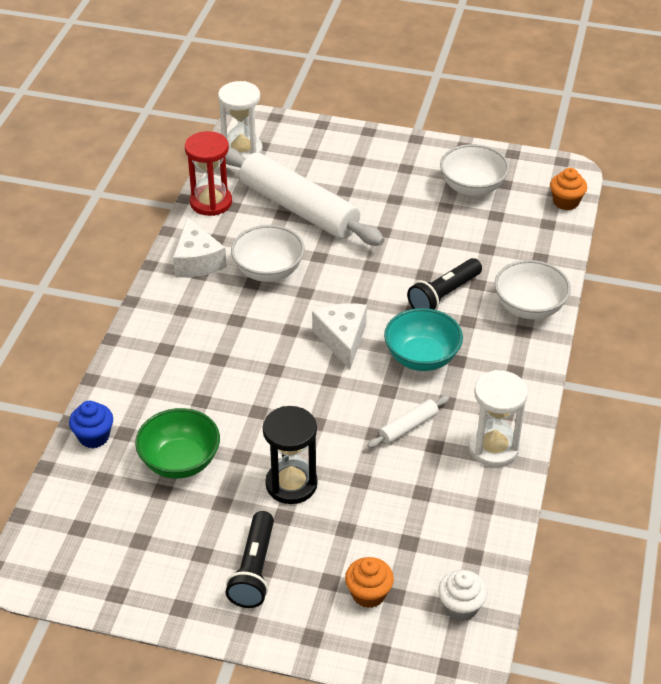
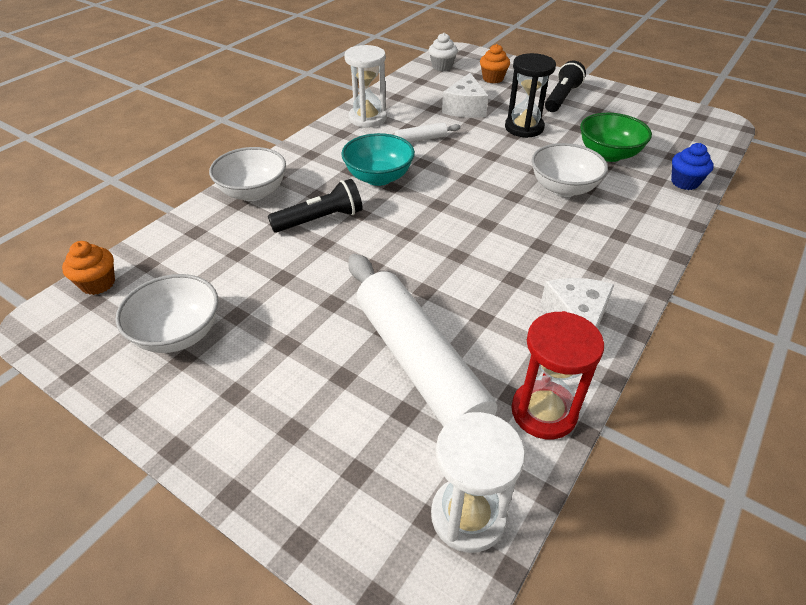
camera: 160 degrees left, 0 degrees up
(268, 271) = (490, 288): white bowl -> white bowl (563, 188)
(342, 339) = (441, 205): white cheese -> white cheese (465, 108)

**Task to carry out**
Output each line exactly as shown above; no pictures go in the copy.

**Response box**
camera: 160 degrees left, 0 degrees up
(268, 271) = (490, 288): white bowl -> white bowl (563, 188)
(342, 339) = (441, 205): white cheese -> white cheese (465, 108)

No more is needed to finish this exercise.